## EXERCISE MATERIALS
=====

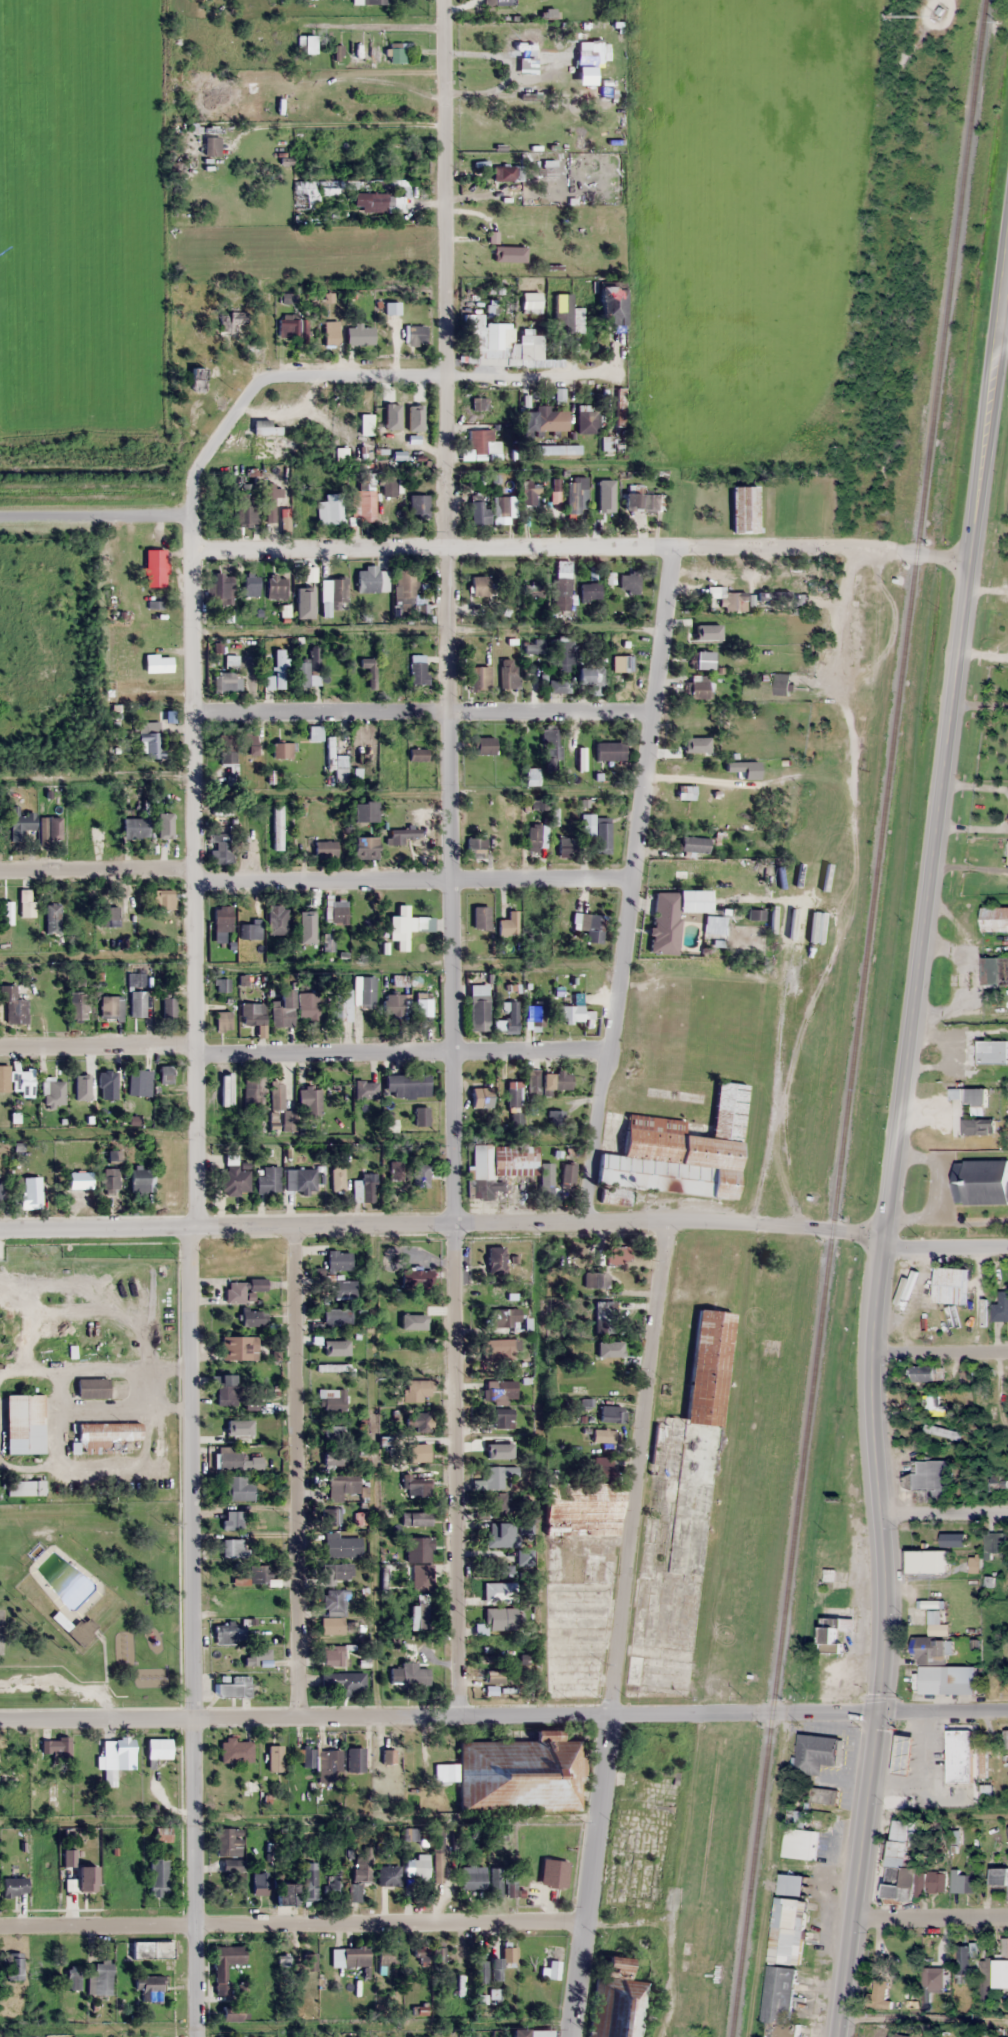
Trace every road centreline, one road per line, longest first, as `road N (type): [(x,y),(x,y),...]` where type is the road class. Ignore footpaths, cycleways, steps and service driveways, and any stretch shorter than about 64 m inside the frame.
road 1 (residential): [(461,1718),(443,0)]
road 2 (secondary): [(836,2036),(881,1711),(881,1516),(865,1351),(985,433)]
road 3 (tertiary): [(881,1239),(730,1219),(0,1227)]
road 4 (residential): [(881,1711),(0,1722)]
road 5 (residential): [(573,2036),(667,1220)]
road 6 (residential): [(195,2036),(189,1225)]
road 7 (residential): [(192,553),(875,546),(970,561)]
road 8 (residential): [(584,1221),(669,548)]
road 9 (residential): [(189,1225),(199,1214),(192,553)]
road 10 (residential): [(609,1055),(0,1050)]
road 11 (residential): [(585,1924),(0,1929)]
road 12 (residential): [(294,1224),(299,1714)]
road 13 (residential): [(651,714),(192,711)]
road 14 (residential): [(632,881),(193,884)]
road 15 (residential): [(192,553),(184,516),(206,442),(265,383),(288,375),(445,374)]
road 16 (residential): [(193,870),(0,871)]
road 17 (residential): [(184,516),(0,517)]
road 18 (secondary): [(985,433),(1007,256)]
road 19 (residential): [(445,374),(614,375)]
road 20 (residential): [(856,1918),(1007,1917)]
road 21 (residential): [(865,1351),(1007,1350)]
road 22 (tertiary): [(881,1239),(1007,1237)]
road 23 (residential): [(1007,1515),(881,1516)]
road 24 (residential): [(1007,1711),(881,1711)]

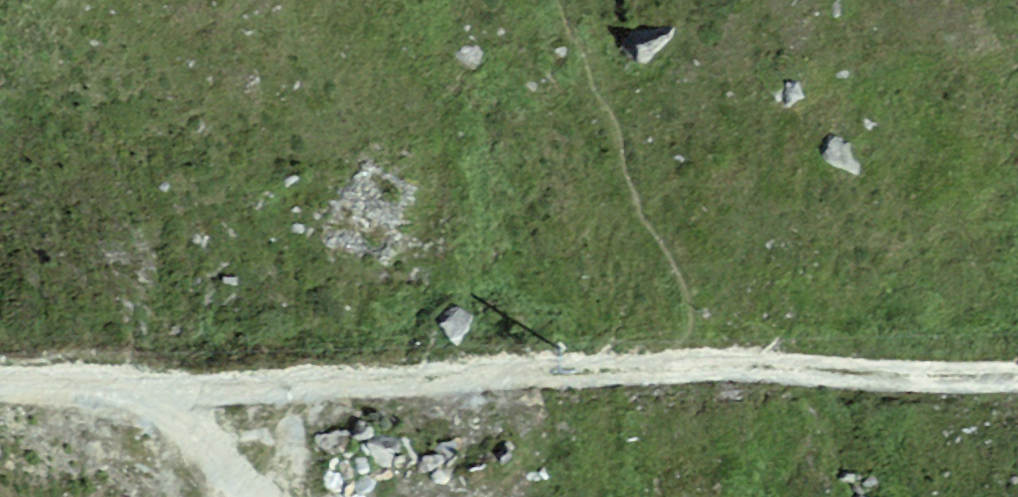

=====

Print the data above exactly; drop every picture.

## ANSWER TO THIS TASK
Trace every road centreline, one road per line, longest first, as `road N (type): [(x,y),(x,y),...]` where type is the road class. Ignore footpaths, cycleways, steps and service driveways, and any stretch shorter than about 64 m inside the frame.
road 1 (residential): [(461,1718),(443,0)]
road 2 (secondary): [(836,2036),(881,1711),(881,1516),(865,1351),(985,433)]
road 3 (tertiary): [(881,1239),(730,1219),(0,1227)]
road 4 (residential): [(881,1711),(0,1722)]
road 5 (residential): [(573,2036),(667,1220)]
road 6 (residential): [(195,2036),(189,1225)]
road 7 (residential): [(192,553),(875,546),(970,561)]
road 8 (residential): [(584,1221),(669,548)]
road 9 (residential): [(189,1225),(199,1214),(192,553)]
road 10 (residential): [(609,1055),(0,1050)]
road 11 (residential): [(585,1924),(0,1929)]
road 12 (residential): [(294,1224),(299,1714)]
road 13 (residential): [(651,714),(192,711)]
road 14 (residential): [(632,881),(193,884)]
road 15 (residential): [(192,553),(184,516),(206,442),(265,383),(288,375),(445,374)]
road 16 (residential): [(193,870),(0,871)]
road 17 (residential): [(184,516),(0,517)]
road 18 (secondary): [(985,433),(1007,256)]
road 19 (residential): [(445,374),(614,375)]
road 20 (residential): [(856,1918),(1007,1917)]
road 21 (residential): [(865,1351),(1007,1350)]
road 22 (tertiary): [(881,1239),(1007,1237)]
road 23 (residential): [(1007,1515),(881,1516)]
road 24 (residential): [(1007,1711),(881,1711)]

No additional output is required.